Assignment >> What lines in the entries below contain the word "slope"? Copy all of them.

(Entries shown)

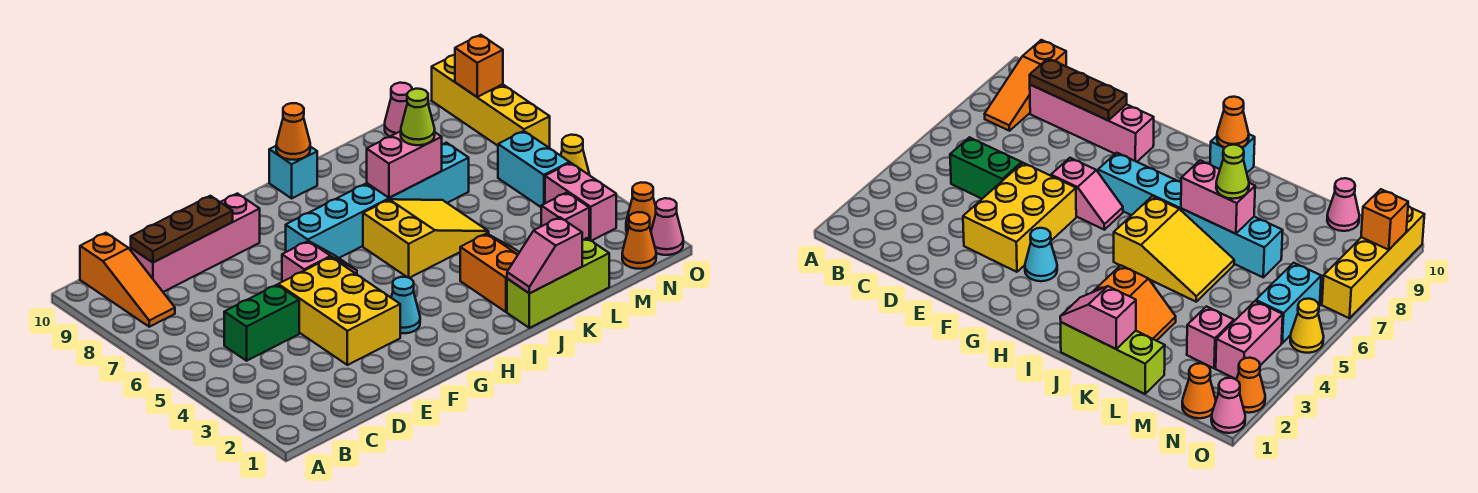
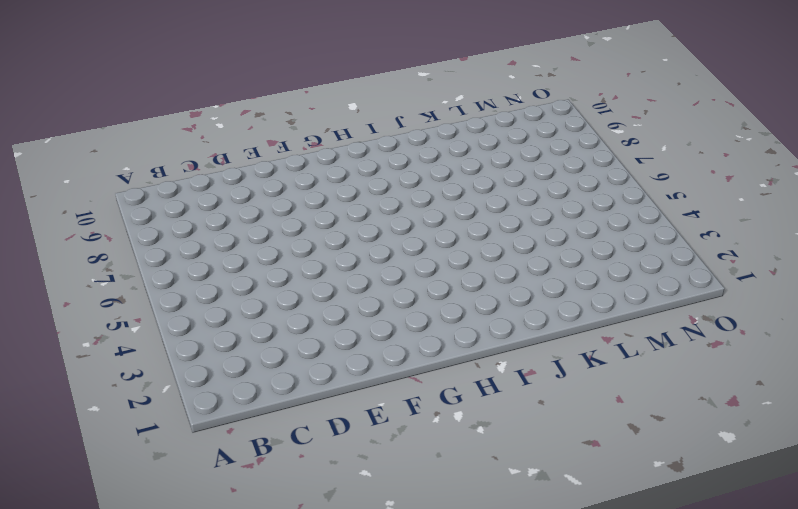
none -> orange slope B8:B10 level 1 top 10
none -> green brick C5:D5 level 1
none -> pink brick C9:F9 level 1

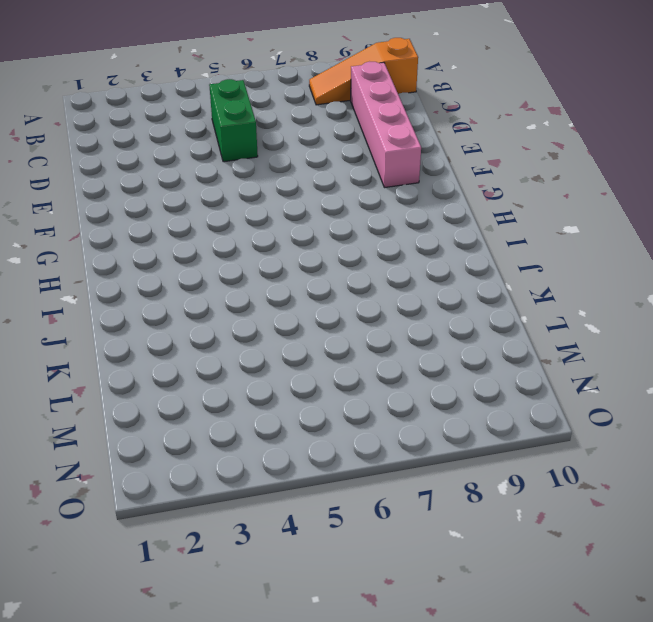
none -> yellow brick E3:F5 level 1
none -> pink slope F6:G6 level 1 top F
none -> cyan cone G3 level 1

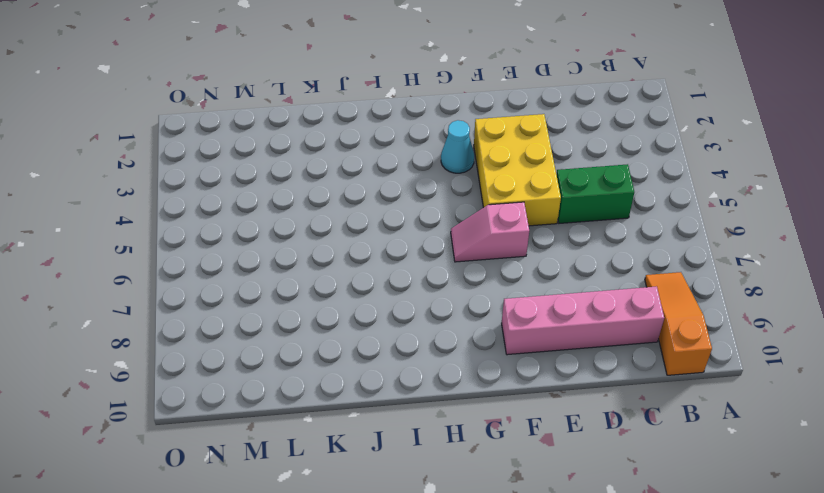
none -> cyan brick G7:L7 level 1
none -> yellow slope I5:K6 level 1 top I
none -> cyan brick I10 level 1

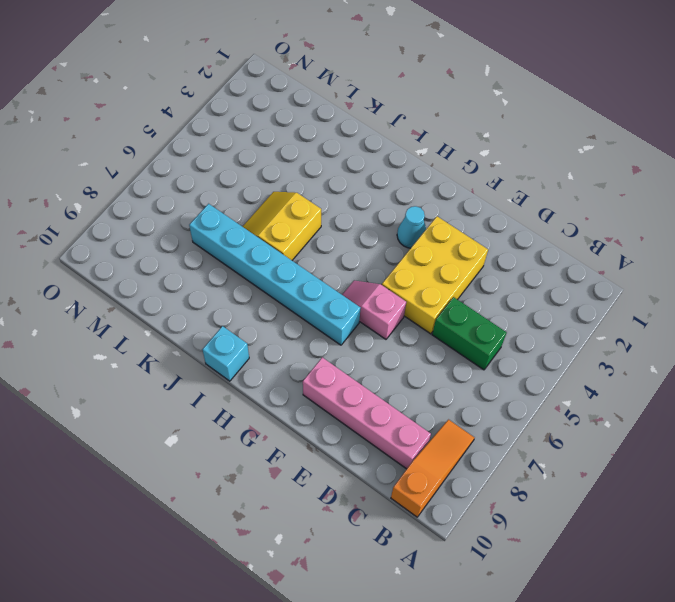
yellow slope J5:K6 level 1 top J -> yellow slope I5:K6 level 1 top I
none -> lime brick J1:L1 level 1
none -> orange slope J2:K3 level 1 top J
none -> pink brick M3 level 1

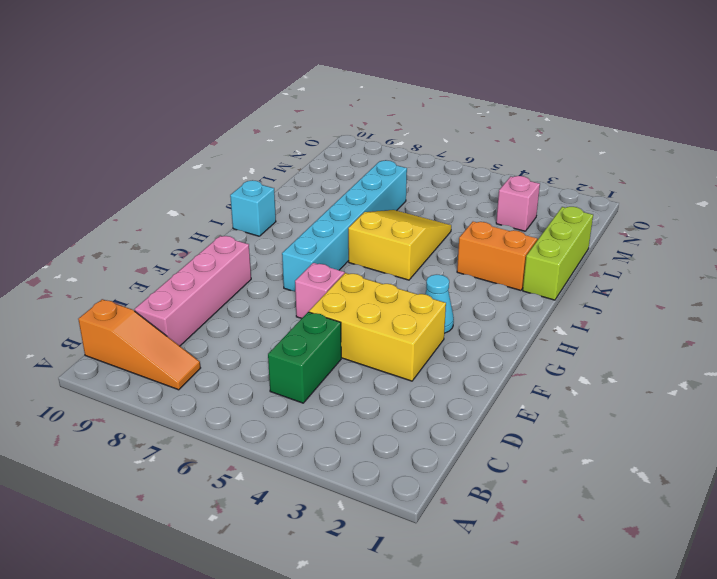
none -> pink cone M10 level 1
none -> orange cone N1 level 1
none -> pink brick N3:N4 level 1

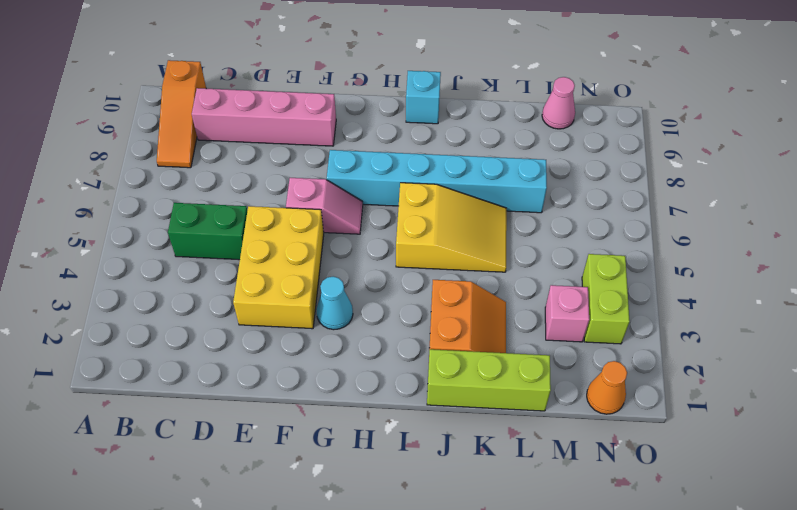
lime brick N3:N4 level 1 -> pink brick N3:N4 level 1
none -> cyan brick N5:N6 level 1
none -> pink cone O1 level 1
none -> orange cone O2 level 1

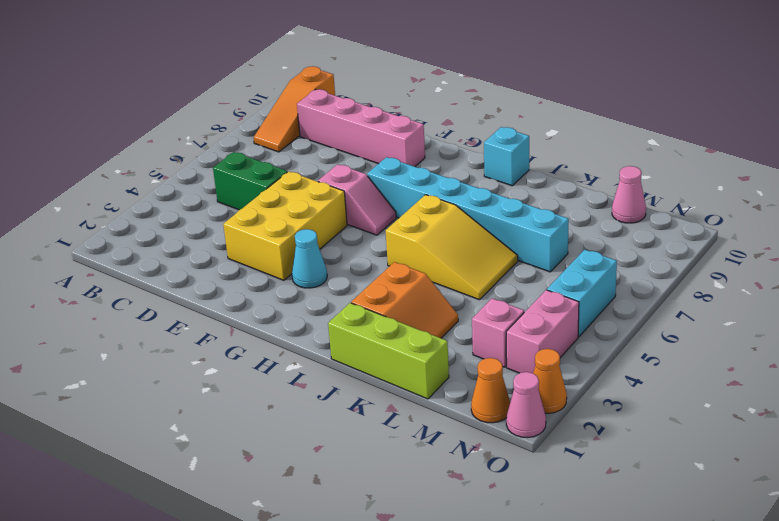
none -> yellow cone O5 level 1
none -> yellow brick O7:O10 level 1
none -> brown plate C9:E9 level 2

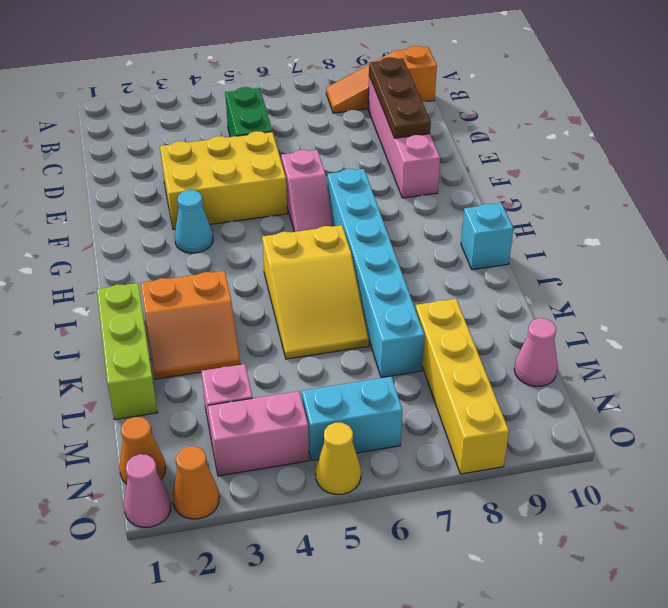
yellow brick L8:O8 level 1 -> yellow brick O7:O10 level 1
none -> orange cone I10 level 2
none -> pink slope J1:K1 level 2 top K
none -> pink brick J7:K7 level 2

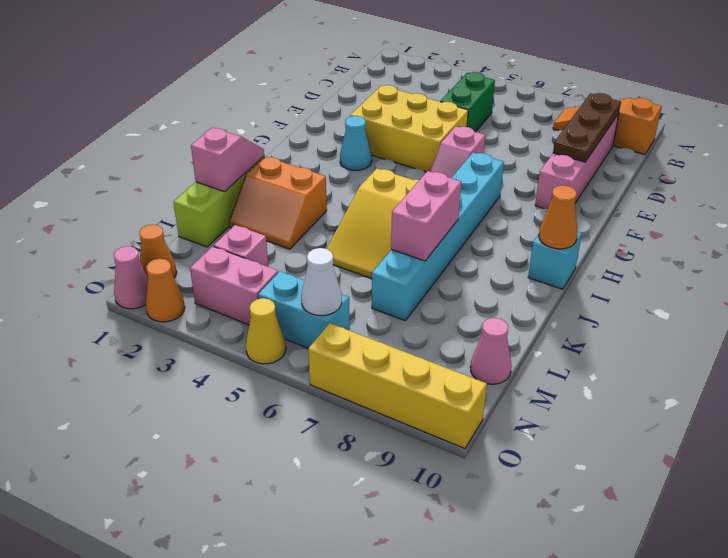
white cone N6 level 2 -> none
none -> orange brick O9 level 2
none -> lime cone K7 level 3

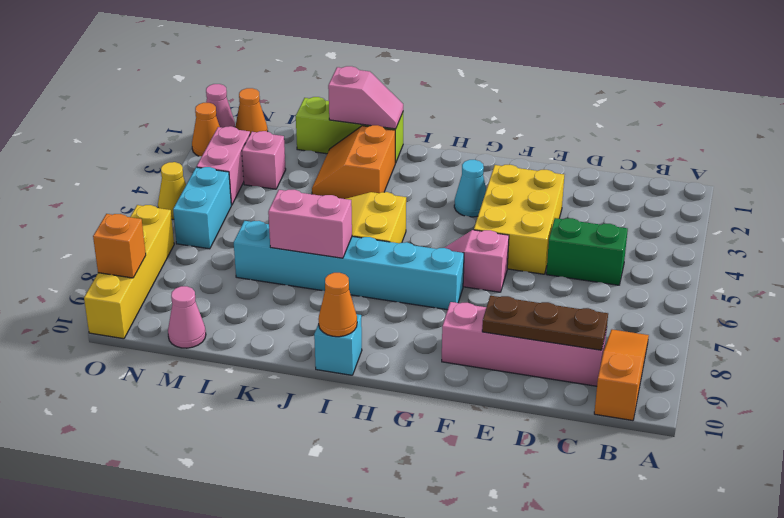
none -> lime cone K7 level 3

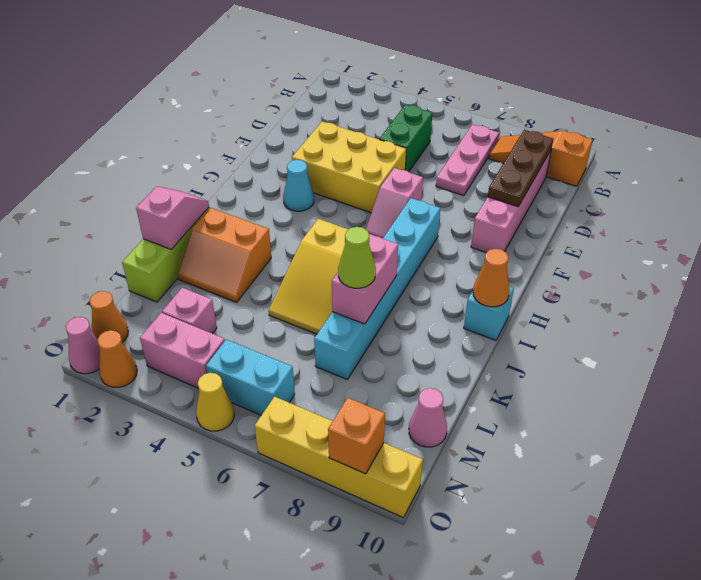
pink plate B7:D7 level 1 -> none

(End Entries shown)

Exercise solution >>
none -> orange slope B8:B10 level 1 top 10
none -> pink slope F6:G6 level 1 top F
none -> yellow slope I5:K6 level 1 top I
yellow slope J5:K6 level 1 top J -> yellow slope I5:K6 level 1 top I
none -> orange slope J2:K3 level 1 top J
none -> pink slope J1:K1 level 2 top K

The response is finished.